▶ Problem statement:
Please make an exact copy of the lines from the one holding "yellow star: 11 -> 6" through the end of the data, both ends included, with no pictures.

▶ Entries shown:
__________________________________________________

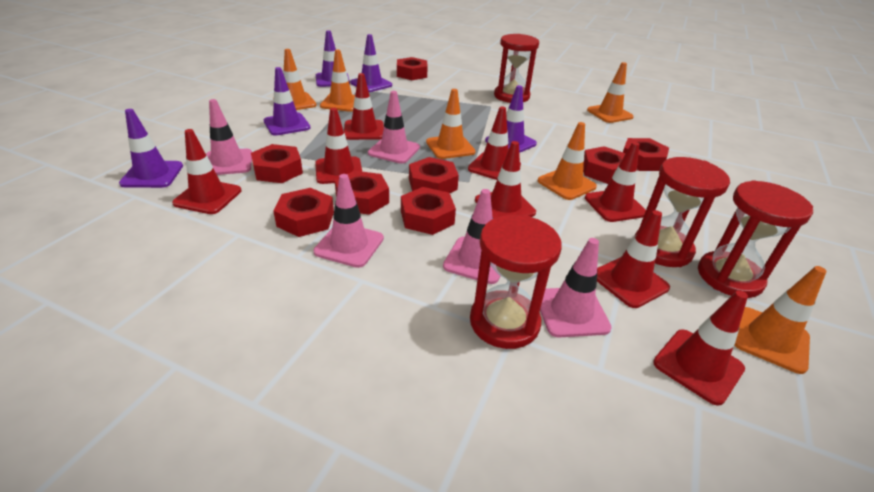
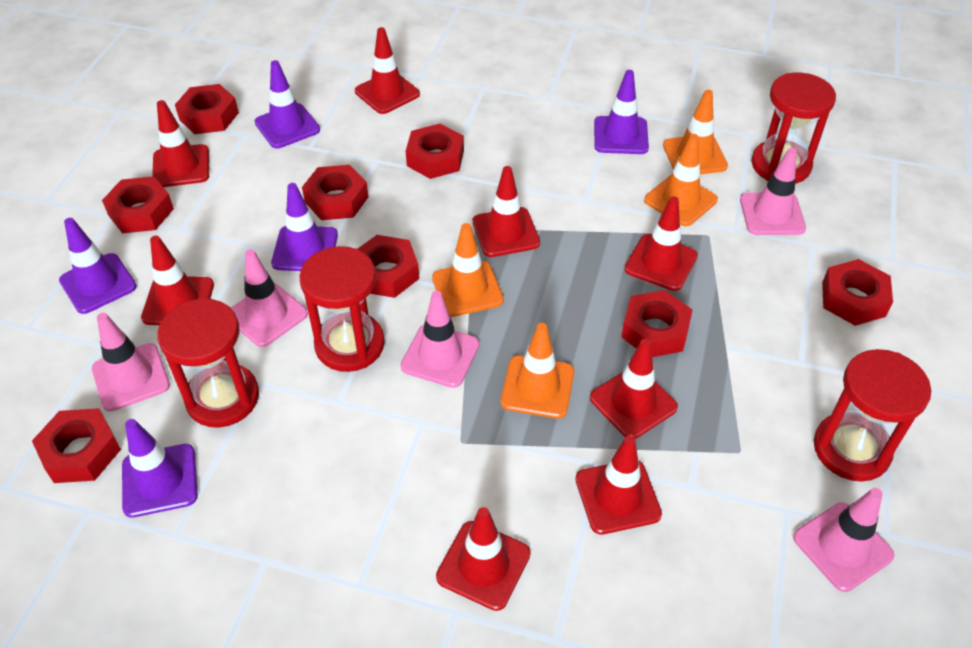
orange traffic cone: 6 -> 4

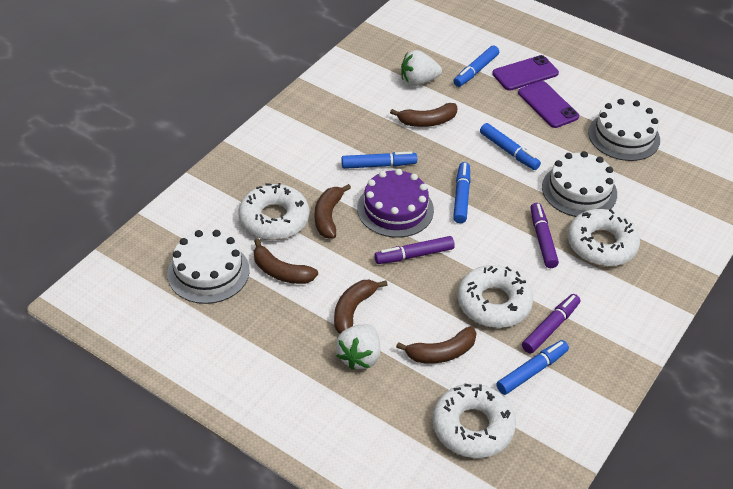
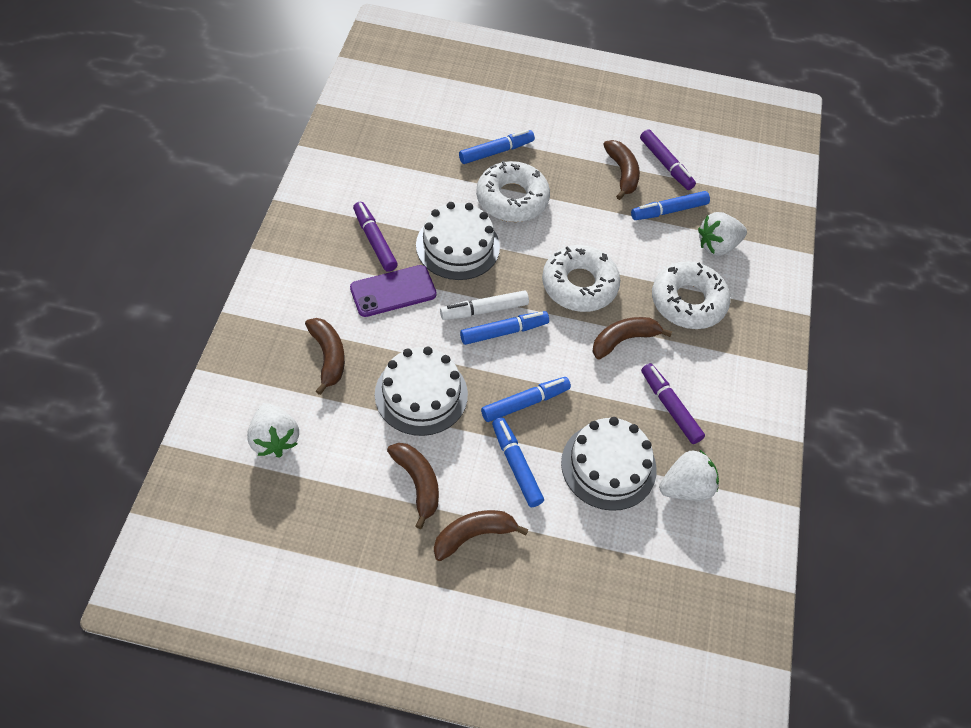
purple cake: 1 -> 0
purple phone: 2 -> 1
white donut: 4 -> 3
white marker: 0 -> 1
white strawberry: 2 -> 3

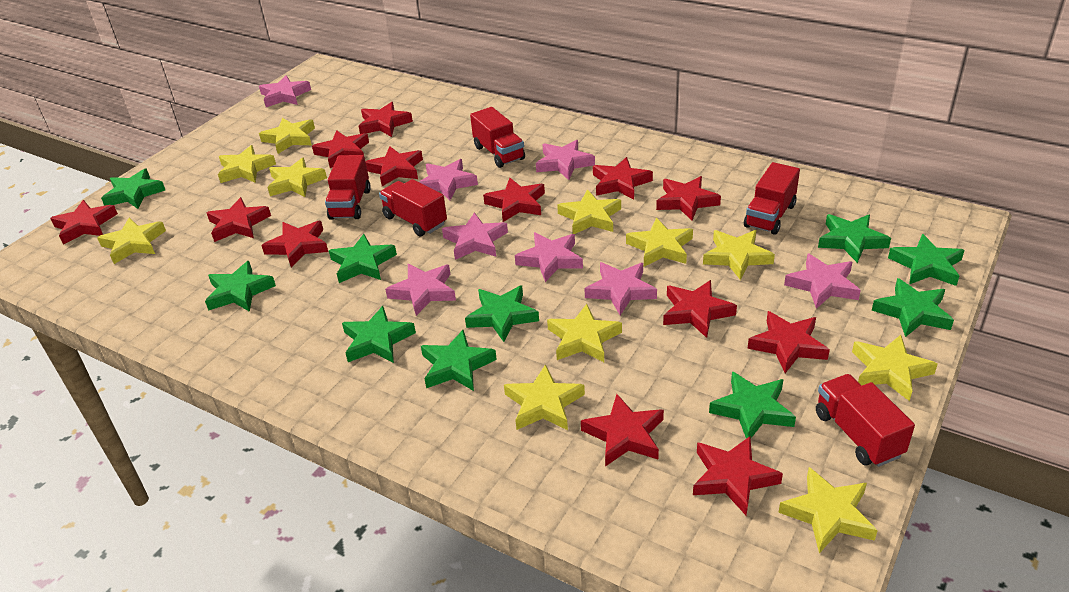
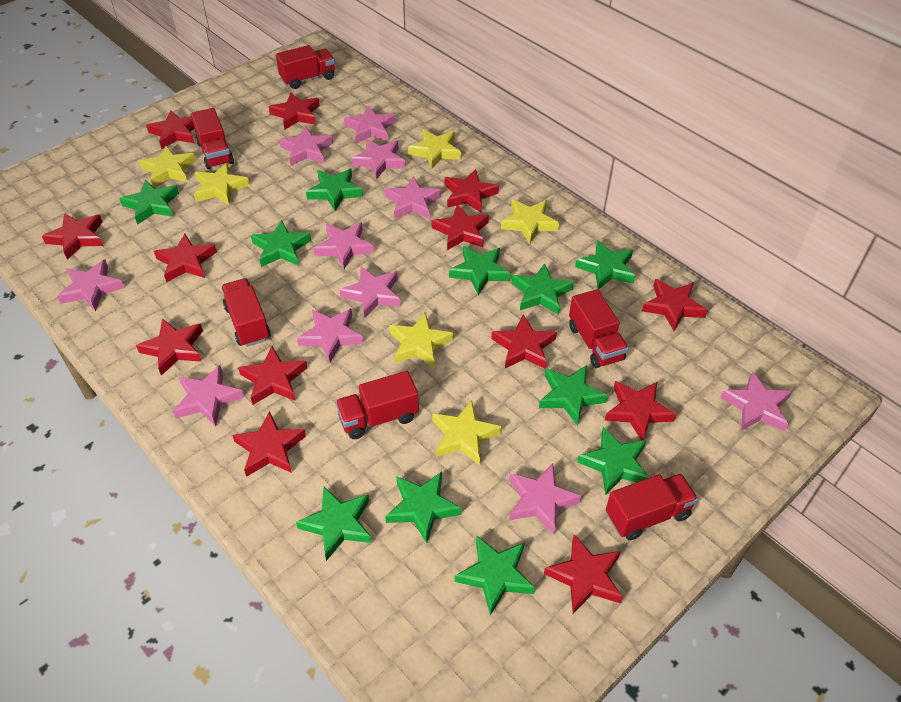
green star: 10 -> 11
pink star: 8 -> 11
red truck: 5 -> 6
yellow star: 11 -> 6

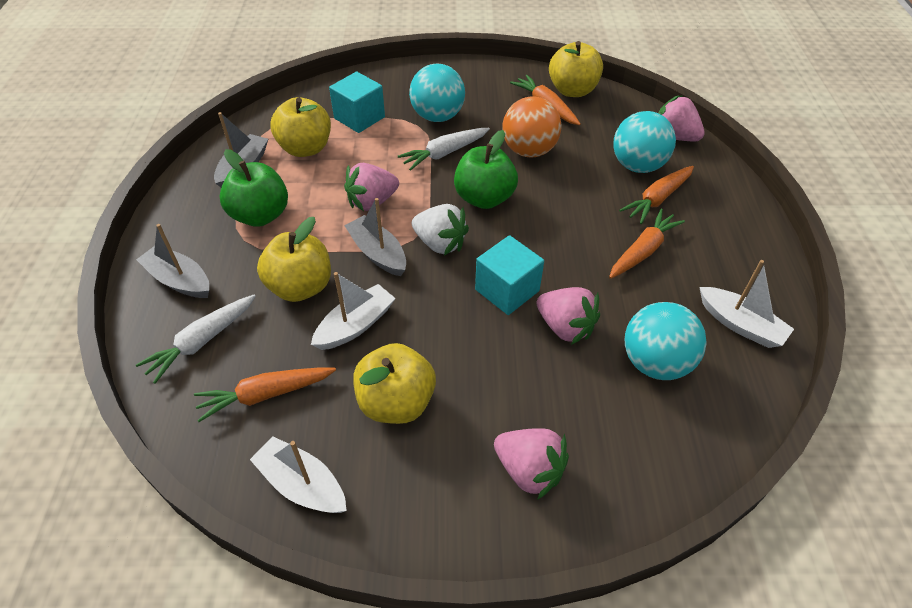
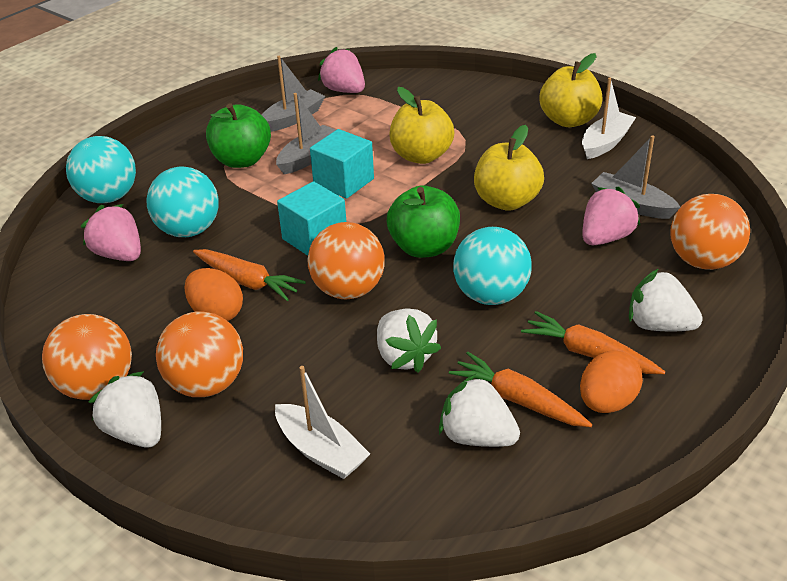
orange ball: 1 -> 4
orange carrot: 4 -> 3
orange egg: 0 -> 2
pink strawberry: 4 -> 3
white boat: 3 -> 2
white carrot: 2 -> 0
white strawberry: 1 -> 4
yellow apple: 4 -> 3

__________________________________________________

▶ Your response:
yellow star: 11 -> 6

orange ball: 1 -> 4
orange carrot: 4 -> 3
orange egg: 0 -> 2
pink strawberry: 4 -> 3
white boat: 3 -> 2
white carrot: 2 -> 0
white strawberry: 1 -> 4
yellow apple: 4 -> 3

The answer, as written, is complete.